[Scene comparison data]
------------------------------------------------

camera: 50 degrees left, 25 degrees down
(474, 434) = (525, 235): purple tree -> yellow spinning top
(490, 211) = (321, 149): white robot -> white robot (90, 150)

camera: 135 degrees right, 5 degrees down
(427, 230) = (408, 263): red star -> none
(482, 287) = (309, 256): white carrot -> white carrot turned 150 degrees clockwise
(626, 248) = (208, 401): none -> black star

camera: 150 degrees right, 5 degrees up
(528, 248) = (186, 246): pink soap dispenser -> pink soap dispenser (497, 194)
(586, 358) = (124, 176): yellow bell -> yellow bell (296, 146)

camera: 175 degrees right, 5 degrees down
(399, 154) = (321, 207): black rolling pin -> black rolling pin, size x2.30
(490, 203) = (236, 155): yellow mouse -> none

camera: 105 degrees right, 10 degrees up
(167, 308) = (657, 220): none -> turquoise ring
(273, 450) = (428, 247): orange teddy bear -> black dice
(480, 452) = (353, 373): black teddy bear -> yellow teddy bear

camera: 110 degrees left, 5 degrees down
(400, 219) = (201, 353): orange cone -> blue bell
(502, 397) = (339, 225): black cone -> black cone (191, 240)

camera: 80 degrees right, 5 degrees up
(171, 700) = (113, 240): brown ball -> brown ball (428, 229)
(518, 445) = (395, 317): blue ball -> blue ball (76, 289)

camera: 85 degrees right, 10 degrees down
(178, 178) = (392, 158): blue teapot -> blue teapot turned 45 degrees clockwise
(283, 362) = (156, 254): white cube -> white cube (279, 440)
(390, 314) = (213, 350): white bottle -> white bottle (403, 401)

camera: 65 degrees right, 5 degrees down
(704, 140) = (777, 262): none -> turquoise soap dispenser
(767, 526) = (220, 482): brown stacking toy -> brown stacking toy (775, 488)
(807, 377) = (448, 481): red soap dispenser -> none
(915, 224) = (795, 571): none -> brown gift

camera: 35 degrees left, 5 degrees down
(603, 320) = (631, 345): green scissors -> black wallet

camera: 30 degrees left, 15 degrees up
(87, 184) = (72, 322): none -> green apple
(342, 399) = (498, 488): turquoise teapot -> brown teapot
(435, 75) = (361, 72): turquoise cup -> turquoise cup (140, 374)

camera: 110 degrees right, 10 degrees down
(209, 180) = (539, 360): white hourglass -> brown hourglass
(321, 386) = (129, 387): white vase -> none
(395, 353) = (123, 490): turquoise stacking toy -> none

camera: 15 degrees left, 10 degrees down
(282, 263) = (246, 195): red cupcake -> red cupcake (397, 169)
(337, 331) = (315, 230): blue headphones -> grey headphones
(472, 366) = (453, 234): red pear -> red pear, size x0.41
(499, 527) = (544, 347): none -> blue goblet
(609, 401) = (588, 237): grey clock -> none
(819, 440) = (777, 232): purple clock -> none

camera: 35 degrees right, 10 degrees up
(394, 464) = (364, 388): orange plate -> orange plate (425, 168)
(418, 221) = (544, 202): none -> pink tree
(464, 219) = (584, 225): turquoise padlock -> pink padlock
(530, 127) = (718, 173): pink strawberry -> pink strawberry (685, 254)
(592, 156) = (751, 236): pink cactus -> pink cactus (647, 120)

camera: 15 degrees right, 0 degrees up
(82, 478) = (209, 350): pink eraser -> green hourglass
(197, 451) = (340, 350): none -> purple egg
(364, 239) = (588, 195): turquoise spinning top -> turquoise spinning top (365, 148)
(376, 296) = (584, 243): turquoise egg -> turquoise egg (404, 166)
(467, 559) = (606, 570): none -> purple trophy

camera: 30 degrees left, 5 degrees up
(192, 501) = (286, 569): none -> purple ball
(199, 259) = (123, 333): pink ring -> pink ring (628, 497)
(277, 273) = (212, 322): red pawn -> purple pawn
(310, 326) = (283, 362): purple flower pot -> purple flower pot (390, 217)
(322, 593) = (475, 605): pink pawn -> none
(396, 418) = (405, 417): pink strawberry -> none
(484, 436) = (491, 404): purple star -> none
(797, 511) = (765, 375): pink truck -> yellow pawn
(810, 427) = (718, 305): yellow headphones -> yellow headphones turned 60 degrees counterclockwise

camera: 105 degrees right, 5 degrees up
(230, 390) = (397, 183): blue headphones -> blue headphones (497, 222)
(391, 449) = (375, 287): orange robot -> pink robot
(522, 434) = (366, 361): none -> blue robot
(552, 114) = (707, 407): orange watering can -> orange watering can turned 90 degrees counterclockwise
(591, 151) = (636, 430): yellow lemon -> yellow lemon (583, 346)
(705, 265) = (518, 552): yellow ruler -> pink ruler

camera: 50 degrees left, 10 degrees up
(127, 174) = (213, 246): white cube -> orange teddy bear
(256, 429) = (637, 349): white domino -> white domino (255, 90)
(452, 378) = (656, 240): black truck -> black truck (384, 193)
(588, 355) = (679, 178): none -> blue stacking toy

------------------------------------------------

*Work request*
The answer must be every line from the records above that contains the word "cube", copied in full.

*The answer*
(283, 362) = (156, 254): white cube -> white cube (279, 440)
(127, 174) = (213, 246): white cube -> orange teddy bear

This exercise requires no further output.